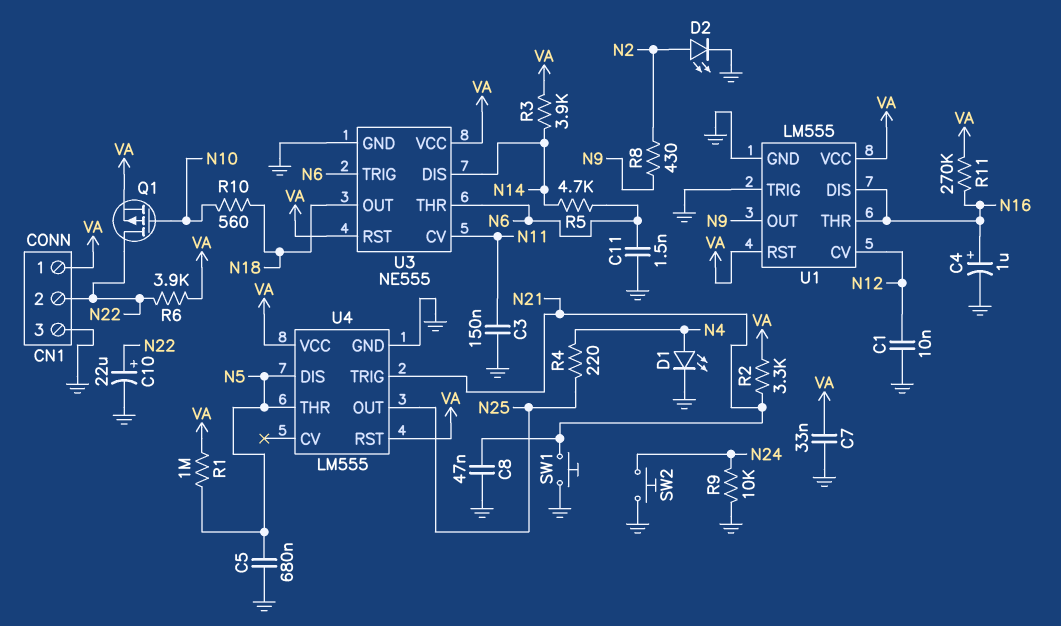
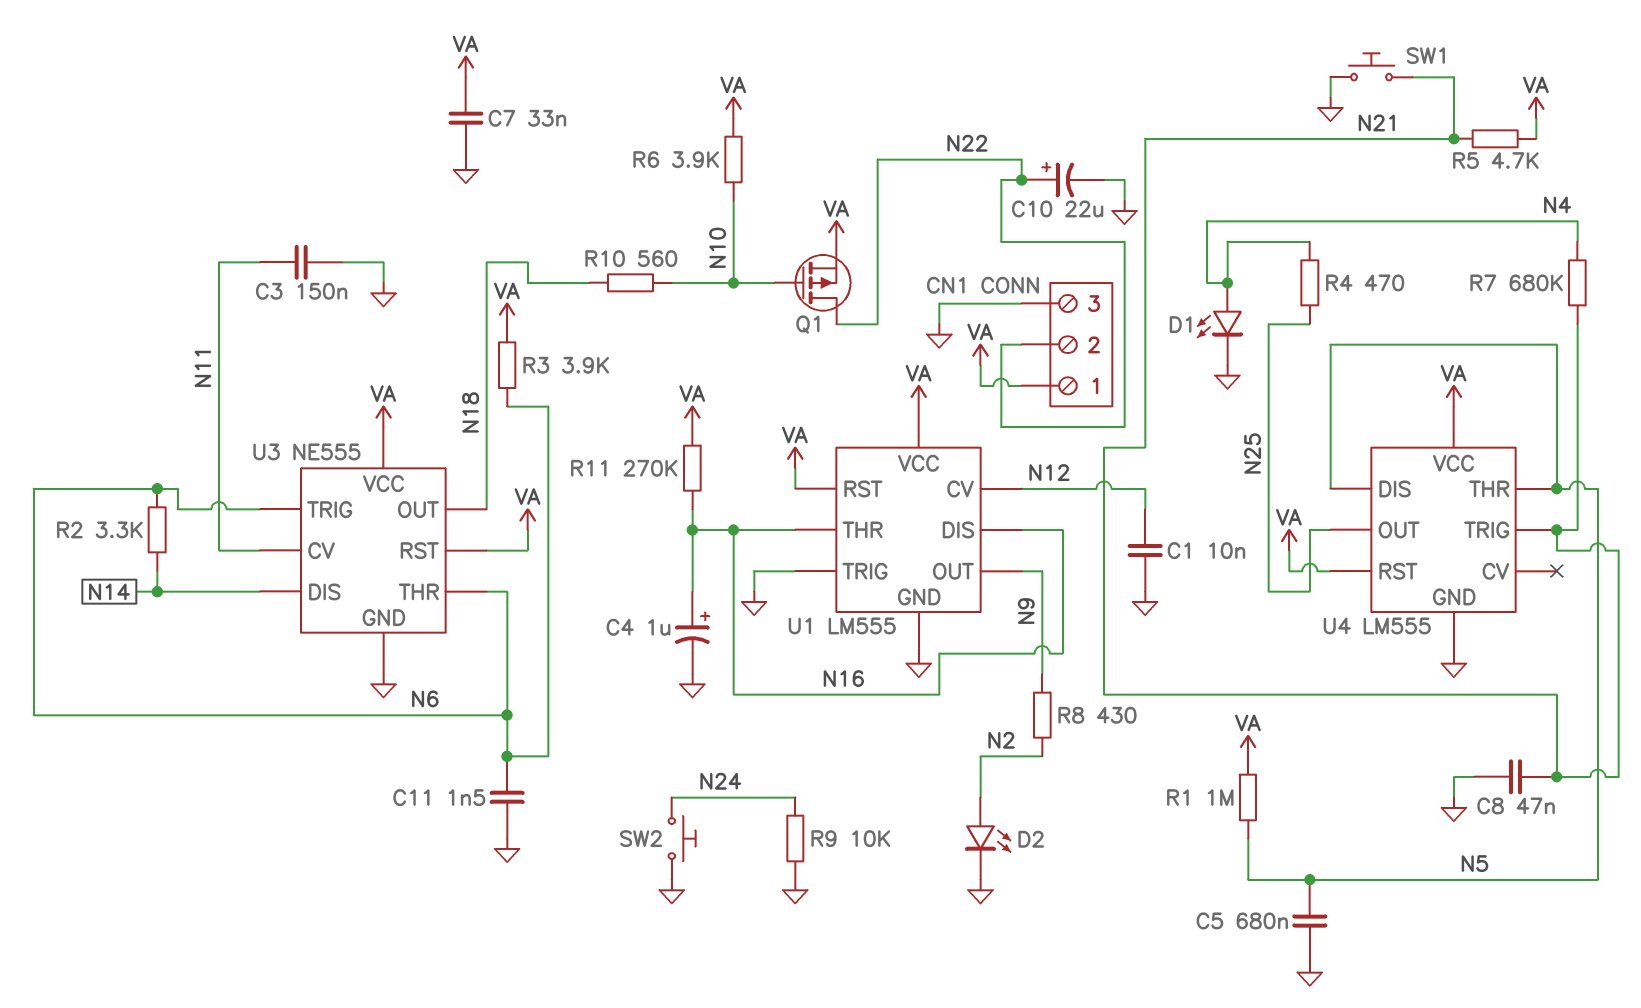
R2: 3.3k (N21, VA) -> 3.3k (N6, N14)
R3: 3.9k (N14, VA) -> 3.9k (N6, VA)
R4: 220 (N4, N25) -> 470 (N4, N25)
R5: 4.7k (N6, N14) -> 4.7k (N21, VA)
R6: 3.9k (N22, VA) -> 3.9k (N10, VA)
R7: none -> 680k (N4, N21)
■ ■ ■ ■ ■
### Required action
Reproduce every line above exactly, pictures excluded.

### Solved problem
R2: 3.3k (N21, VA) -> 3.3k (N6, N14)
R3: 3.9k (N14, VA) -> 3.9k (N6, VA)
R4: 220 (N4, N25) -> 470 (N4, N25)
R5: 4.7k (N6, N14) -> 4.7k (N21, VA)
R6: 3.9k (N22, VA) -> 3.9k (N10, VA)
R7: none -> 680k (N4, N21)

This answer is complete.